▶ **Required action**:
The lines below, beginning at the one that contains "green semicircle: (126, 77)" and ending at the last, are to be retyped exactly.

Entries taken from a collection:
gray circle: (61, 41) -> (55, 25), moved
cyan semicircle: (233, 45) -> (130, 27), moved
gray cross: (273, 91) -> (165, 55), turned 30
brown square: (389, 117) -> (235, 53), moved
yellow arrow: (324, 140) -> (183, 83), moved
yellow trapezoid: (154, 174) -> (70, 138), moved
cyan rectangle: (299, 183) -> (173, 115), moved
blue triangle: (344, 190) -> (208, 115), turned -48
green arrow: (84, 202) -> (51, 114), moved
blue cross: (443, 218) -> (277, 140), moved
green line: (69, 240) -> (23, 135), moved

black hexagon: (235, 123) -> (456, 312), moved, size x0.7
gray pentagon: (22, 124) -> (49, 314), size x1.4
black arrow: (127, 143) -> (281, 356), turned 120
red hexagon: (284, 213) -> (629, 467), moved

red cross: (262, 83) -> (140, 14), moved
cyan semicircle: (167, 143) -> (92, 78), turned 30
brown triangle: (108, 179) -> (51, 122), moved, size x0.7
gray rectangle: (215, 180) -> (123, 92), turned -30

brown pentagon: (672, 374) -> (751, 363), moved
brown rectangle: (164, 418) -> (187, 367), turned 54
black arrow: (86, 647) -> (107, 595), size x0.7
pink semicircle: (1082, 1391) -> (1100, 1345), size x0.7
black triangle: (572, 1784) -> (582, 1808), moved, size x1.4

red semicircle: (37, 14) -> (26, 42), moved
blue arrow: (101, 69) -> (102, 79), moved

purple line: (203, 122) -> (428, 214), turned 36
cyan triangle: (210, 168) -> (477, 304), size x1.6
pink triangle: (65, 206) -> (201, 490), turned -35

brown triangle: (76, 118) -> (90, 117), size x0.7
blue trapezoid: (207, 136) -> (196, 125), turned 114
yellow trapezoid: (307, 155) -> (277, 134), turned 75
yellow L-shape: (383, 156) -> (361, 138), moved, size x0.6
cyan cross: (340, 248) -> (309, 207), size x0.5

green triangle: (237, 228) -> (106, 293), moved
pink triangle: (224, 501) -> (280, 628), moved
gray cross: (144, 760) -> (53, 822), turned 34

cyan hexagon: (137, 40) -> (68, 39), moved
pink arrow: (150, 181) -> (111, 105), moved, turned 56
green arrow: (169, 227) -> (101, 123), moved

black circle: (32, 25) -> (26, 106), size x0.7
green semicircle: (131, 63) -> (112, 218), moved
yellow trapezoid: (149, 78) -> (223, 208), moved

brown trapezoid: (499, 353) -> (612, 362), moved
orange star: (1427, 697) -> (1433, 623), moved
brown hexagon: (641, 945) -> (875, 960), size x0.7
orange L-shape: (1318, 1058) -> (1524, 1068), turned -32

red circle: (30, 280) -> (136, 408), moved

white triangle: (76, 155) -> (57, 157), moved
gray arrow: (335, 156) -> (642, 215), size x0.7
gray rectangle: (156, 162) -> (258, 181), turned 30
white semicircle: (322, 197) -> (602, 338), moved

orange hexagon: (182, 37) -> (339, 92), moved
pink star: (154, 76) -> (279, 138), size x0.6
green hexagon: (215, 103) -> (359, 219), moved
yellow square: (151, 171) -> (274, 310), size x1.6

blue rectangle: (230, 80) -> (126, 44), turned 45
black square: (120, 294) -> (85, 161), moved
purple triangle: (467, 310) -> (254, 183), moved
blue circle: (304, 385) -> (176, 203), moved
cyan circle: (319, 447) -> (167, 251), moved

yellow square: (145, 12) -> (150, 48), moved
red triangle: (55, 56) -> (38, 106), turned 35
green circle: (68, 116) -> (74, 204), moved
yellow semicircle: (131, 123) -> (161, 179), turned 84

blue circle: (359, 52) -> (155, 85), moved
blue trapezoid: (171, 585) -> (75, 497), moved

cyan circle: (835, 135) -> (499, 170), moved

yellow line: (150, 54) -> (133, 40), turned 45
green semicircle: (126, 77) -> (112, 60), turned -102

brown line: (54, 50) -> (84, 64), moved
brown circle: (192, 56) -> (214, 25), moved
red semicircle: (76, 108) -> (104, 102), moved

▶ **Solved exercise**:
green semicircle: (126, 77) -> (112, 60), turned -102

brown line: (54, 50) -> (84, 64), moved
brown circle: (192, 56) -> (214, 25), moved
red semicircle: (76, 108) -> (104, 102), moved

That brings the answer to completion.